-- DATA follows --

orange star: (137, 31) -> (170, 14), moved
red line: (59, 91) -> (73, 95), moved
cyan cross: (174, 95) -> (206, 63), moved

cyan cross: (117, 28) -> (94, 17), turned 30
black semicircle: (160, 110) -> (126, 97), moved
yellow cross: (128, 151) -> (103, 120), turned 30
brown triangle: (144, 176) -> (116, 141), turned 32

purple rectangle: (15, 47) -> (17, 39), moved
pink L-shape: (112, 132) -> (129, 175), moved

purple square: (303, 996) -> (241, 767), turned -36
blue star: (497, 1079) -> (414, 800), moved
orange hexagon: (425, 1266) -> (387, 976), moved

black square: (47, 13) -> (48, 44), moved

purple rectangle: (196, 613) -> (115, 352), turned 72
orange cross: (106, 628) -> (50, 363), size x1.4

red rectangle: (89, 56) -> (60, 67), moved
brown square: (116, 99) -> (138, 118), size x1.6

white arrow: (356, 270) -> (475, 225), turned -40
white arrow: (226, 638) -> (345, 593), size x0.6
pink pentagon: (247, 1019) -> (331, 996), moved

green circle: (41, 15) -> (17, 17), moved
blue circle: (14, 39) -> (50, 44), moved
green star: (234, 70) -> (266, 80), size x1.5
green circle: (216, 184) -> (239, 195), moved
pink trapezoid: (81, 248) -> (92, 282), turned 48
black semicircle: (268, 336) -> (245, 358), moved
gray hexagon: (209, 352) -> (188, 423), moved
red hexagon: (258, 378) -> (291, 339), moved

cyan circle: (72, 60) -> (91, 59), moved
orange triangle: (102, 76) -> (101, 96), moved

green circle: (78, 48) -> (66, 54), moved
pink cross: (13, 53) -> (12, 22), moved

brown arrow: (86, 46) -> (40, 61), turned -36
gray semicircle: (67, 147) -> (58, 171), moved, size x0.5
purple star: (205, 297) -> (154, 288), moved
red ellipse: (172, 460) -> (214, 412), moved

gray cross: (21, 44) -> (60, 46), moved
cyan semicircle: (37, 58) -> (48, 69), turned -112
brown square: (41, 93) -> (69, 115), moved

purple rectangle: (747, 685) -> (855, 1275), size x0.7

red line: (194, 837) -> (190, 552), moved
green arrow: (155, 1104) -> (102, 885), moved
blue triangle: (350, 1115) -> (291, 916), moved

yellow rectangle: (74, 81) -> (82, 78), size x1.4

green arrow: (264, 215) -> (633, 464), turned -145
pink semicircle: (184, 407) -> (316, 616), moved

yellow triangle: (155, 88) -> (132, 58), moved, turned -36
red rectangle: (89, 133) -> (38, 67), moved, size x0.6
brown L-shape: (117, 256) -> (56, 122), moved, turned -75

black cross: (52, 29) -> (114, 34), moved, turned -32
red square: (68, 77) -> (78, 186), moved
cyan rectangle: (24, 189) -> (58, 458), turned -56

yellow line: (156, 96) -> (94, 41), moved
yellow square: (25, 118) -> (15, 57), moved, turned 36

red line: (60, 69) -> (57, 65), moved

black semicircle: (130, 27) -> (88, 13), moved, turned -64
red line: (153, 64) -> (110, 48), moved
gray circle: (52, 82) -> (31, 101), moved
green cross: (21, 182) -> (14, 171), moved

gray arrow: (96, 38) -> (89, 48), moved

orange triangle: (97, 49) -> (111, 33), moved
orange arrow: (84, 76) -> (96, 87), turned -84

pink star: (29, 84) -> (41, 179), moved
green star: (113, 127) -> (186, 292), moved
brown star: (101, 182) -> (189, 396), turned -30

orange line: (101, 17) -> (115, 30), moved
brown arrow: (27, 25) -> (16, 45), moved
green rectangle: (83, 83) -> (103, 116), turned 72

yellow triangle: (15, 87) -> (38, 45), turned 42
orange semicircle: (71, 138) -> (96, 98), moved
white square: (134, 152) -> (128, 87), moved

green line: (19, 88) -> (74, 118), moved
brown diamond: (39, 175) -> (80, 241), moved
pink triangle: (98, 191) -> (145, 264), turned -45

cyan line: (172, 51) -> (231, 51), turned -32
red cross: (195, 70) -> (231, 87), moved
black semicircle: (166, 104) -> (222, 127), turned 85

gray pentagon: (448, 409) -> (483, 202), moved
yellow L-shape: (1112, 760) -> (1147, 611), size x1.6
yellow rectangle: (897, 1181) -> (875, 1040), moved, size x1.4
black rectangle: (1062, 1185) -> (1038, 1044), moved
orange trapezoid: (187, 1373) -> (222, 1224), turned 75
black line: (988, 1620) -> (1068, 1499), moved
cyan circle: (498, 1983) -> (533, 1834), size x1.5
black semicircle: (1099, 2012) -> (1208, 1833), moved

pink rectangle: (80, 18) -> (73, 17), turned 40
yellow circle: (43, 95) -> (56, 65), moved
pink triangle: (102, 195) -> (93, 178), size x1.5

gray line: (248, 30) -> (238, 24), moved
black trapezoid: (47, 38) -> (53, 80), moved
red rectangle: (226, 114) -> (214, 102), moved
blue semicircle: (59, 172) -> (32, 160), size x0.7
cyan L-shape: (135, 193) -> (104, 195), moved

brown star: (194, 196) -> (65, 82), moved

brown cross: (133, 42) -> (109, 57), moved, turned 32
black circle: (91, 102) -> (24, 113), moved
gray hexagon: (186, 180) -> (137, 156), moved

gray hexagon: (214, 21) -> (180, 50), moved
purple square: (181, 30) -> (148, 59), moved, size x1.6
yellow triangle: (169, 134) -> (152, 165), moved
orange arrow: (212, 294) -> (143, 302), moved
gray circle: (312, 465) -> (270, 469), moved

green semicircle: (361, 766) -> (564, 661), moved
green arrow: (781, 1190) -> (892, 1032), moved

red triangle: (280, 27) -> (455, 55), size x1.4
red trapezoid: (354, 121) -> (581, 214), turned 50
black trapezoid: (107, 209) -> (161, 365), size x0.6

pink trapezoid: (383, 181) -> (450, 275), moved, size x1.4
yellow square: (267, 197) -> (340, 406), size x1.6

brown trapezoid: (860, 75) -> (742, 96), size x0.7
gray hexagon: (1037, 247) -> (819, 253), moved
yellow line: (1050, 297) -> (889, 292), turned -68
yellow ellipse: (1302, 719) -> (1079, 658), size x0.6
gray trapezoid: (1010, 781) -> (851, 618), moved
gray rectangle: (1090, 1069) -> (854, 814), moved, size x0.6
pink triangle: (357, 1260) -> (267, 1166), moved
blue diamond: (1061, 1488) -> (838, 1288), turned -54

-- DATA concluded --

→ EXERCISE PROMPT: From the records above, transcribe without alteration every line from the one with "cyan cross: (174, 95) -> (206, 63), moved" to the one with "orange cross: (106, 628)", inclusive.

→ EXPECTED ANSWER:
cyan cross: (174, 95) -> (206, 63), moved

cyan cross: (117, 28) -> (94, 17), turned 30
black semicircle: (160, 110) -> (126, 97), moved
yellow cross: (128, 151) -> (103, 120), turned 30
brown triangle: (144, 176) -> (116, 141), turned 32

purple rectangle: (15, 47) -> (17, 39), moved
pink L-shape: (112, 132) -> (129, 175), moved

purple square: (303, 996) -> (241, 767), turned -36
blue star: (497, 1079) -> (414, 800), moved
orange hexagon: (425, 1266) -> (387, 976), moved

black square: (47, 13) -> (48, 44), moved

purple rectangle: (196, 613) -> (115, 352), turned 72
orange cross: (106, 628) -> (50, 363), size x1.4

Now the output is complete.